(Beginning of DATA PROVIDED)

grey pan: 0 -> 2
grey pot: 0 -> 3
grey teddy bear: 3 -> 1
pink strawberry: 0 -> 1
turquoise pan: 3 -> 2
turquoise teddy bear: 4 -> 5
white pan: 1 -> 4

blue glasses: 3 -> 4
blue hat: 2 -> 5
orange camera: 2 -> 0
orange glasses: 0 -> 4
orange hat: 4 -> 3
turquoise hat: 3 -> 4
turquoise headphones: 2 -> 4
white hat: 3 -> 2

(End of DATA PROVIDED)
(Beginning of DATA PROVIDED)

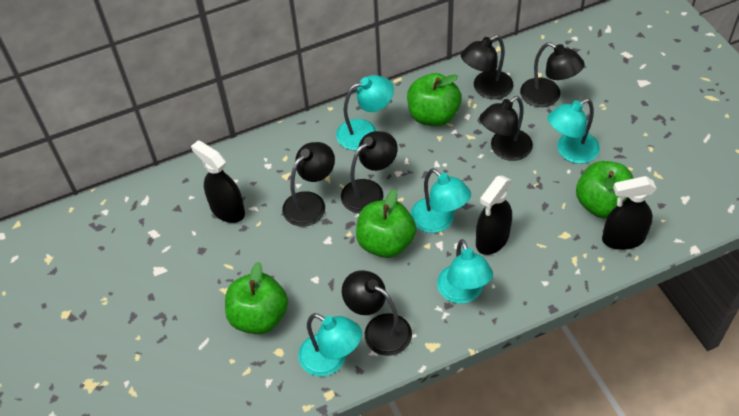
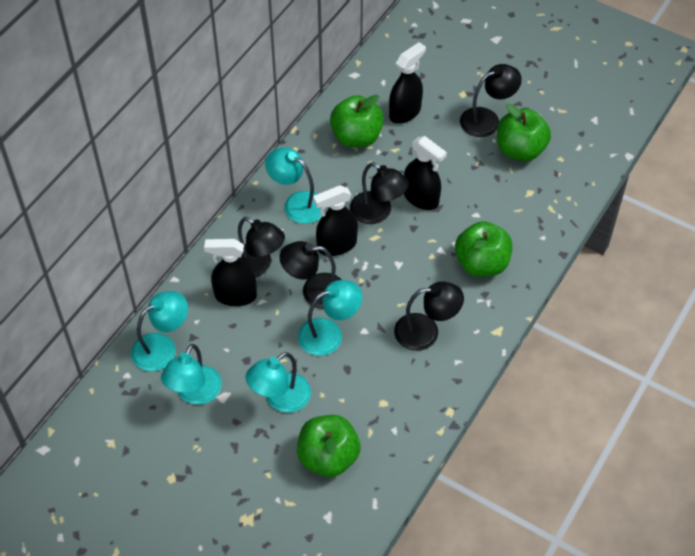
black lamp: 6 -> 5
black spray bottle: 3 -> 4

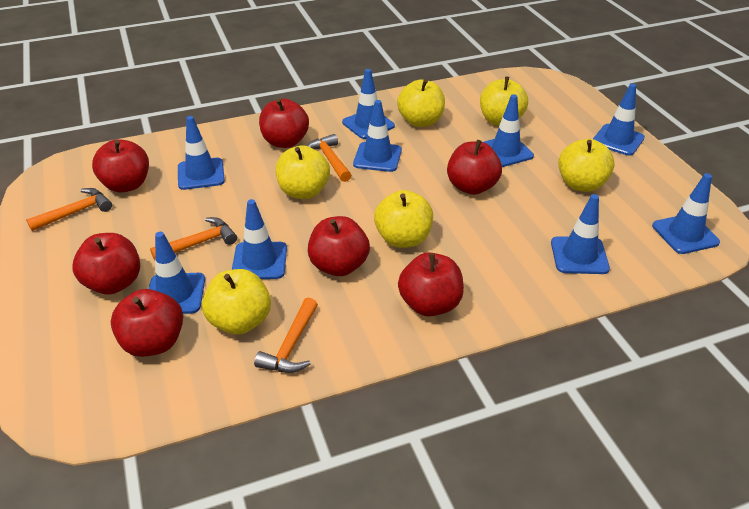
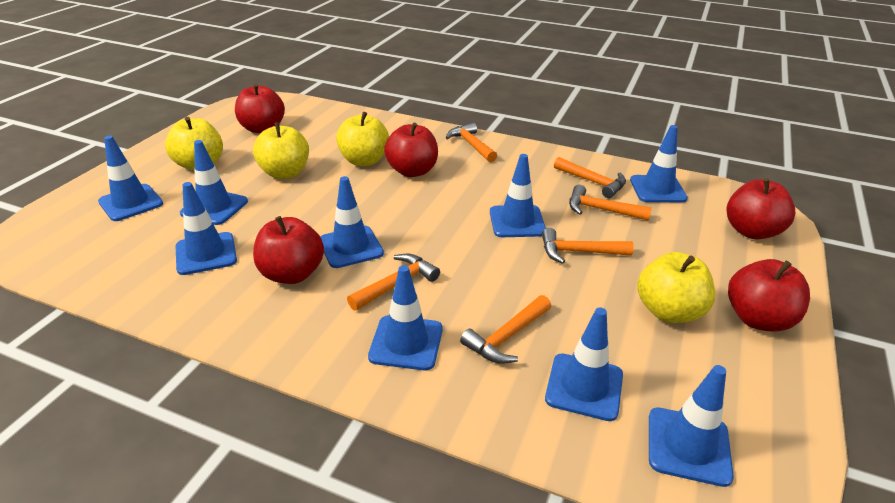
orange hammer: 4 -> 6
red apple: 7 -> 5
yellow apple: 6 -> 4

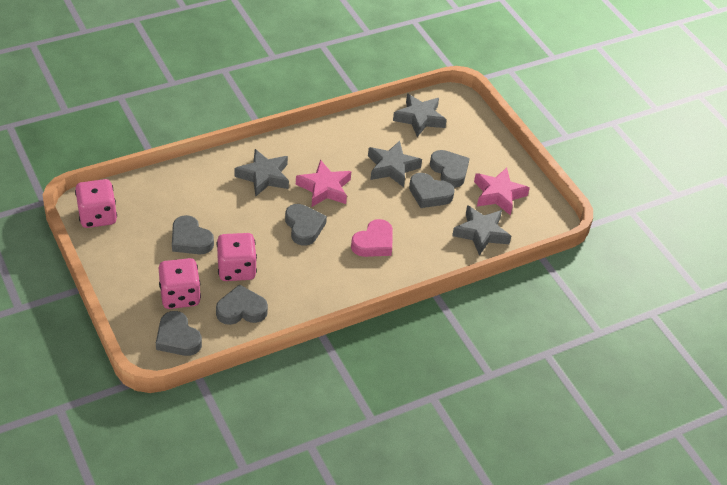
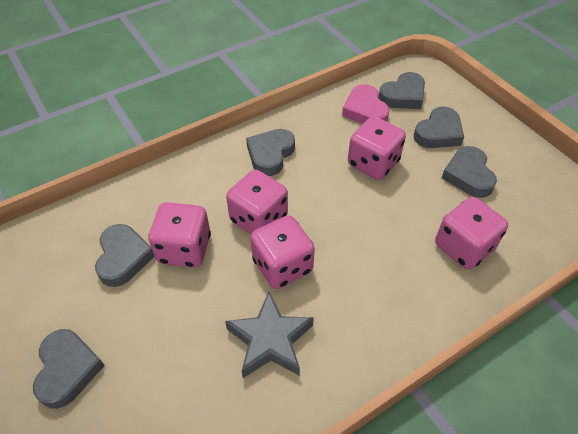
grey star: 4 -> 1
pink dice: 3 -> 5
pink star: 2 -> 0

(End of DATA PROVIDED)
(Beginning of DATA PROVIDED)

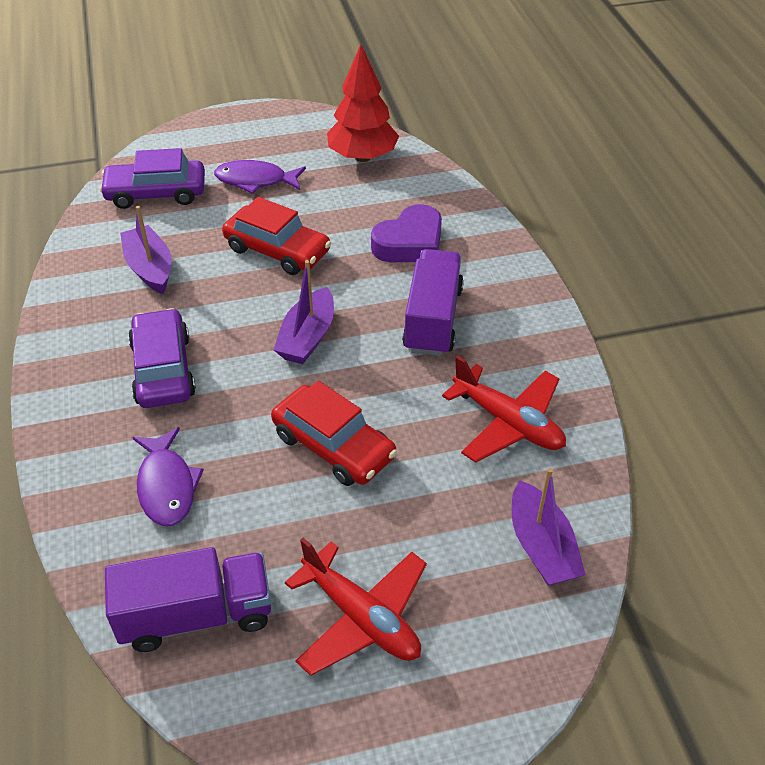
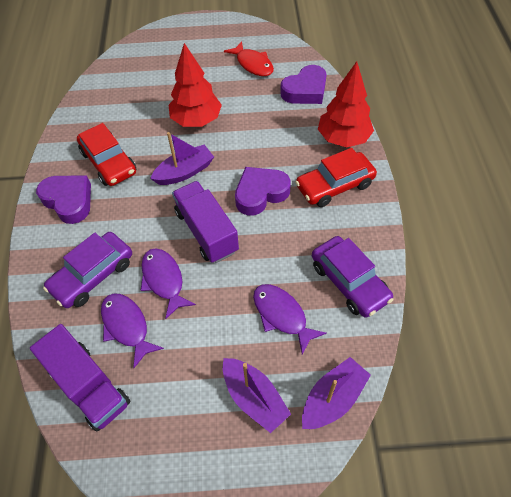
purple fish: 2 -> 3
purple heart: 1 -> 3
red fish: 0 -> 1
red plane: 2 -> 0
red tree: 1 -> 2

(End of DATA PROVIDED)

[THE TASK]
Would you print, exactly as written, every line above from the one holding "grey pot: 0 -> 3" through the one holding "white hat: 3 -> 2", with both included and no other lines?

[ANSWER FOR THE TASK]
grey pot: 0 -> 3
grey teddy bear: 3 -> 1
pink strawberry: 0 -> 1
turquoise pan: 3 -> 2
turquoise teddy bear: 4 -> 5
white pan: 1 -> 4

blue glasses: 3 -> 4
blue hat: 2 -> 5
orange camera: 2 -> 0
orange glasses: 0 -> 4
orange hat: 4 -> 3
turquoise hat: 3 -> 4
turquoise headphones: 2 -> 4
white hat: 3 -> 2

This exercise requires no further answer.